What this task involves — Should a line below contain the word "moved", report it.

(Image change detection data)
+++

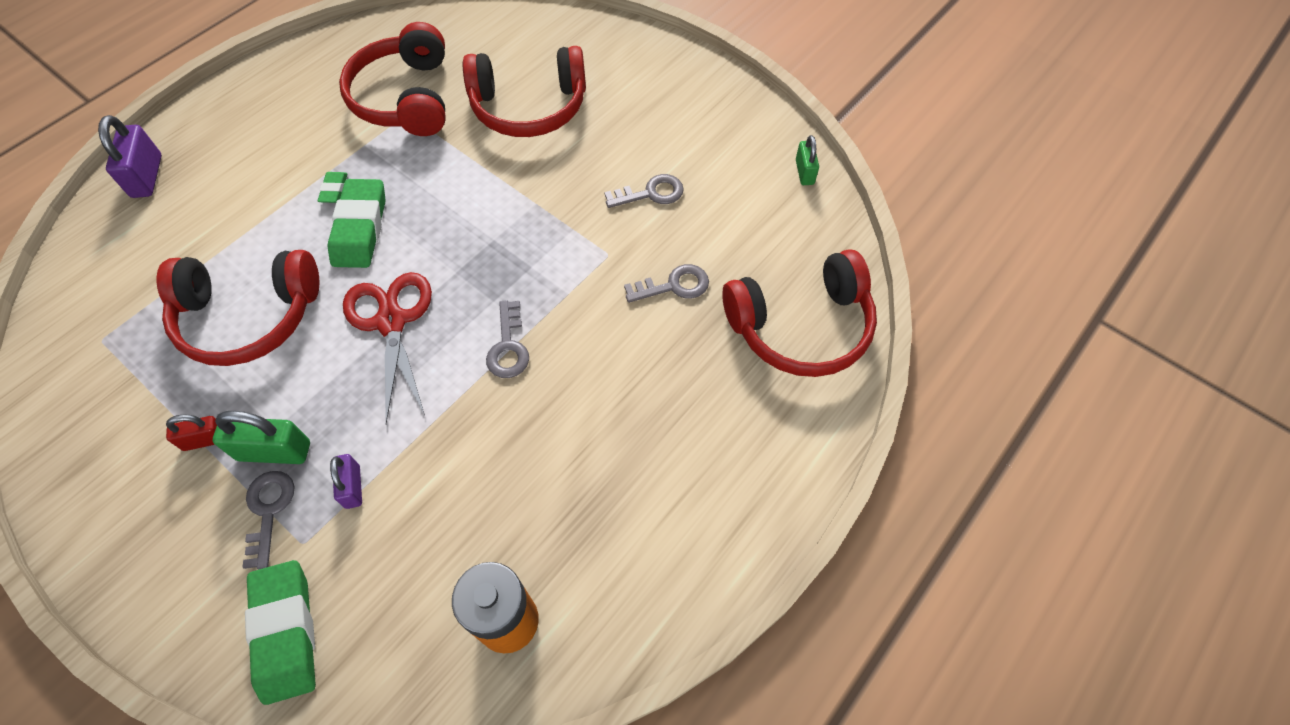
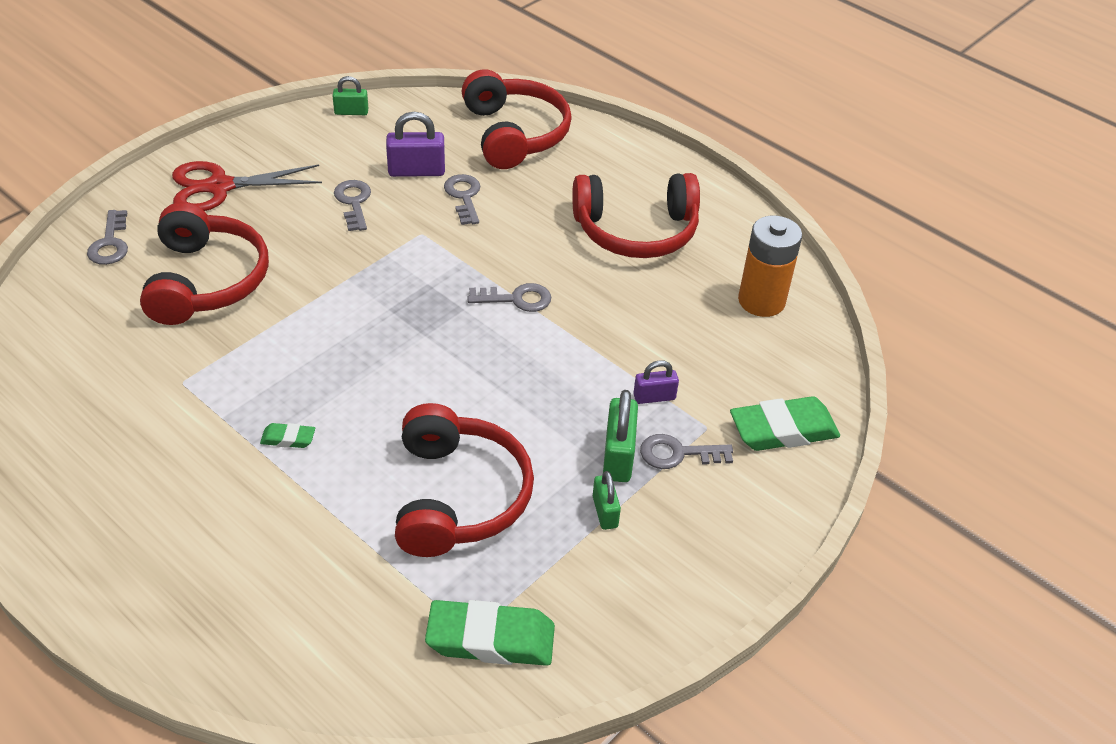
camera: 90 degrees left, 15 degrees down
purple padlock [98,115,162,198] -> purple padlock moved to [386,112,445,177]
red padlock [166,415,217,451] -> green padlock [593,471,621,530]
green eraser [328,179,386,268] -> green eraser moved to [425,600,555,666]
red headphones [339,22,446,136] -> red headphones moved to [572,173,700,258]
red scissors [343,272,432,424] -> red scissors moved to [172,161,322,211]
none -> grey key [87,210,128,265]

+++

Answer box —
purple padlock [98,115,162,198] -> purple padlock moved to [386,112,445,177]
green eraser [328,179,386,268] -> green eraser moved to [425,600,555,666]
red headphones [339,22,446,136] -> red headphones moved to [572,173,700,258]
red scissors [343,272,432,424] -> red scissors moved to [172,161,322,211]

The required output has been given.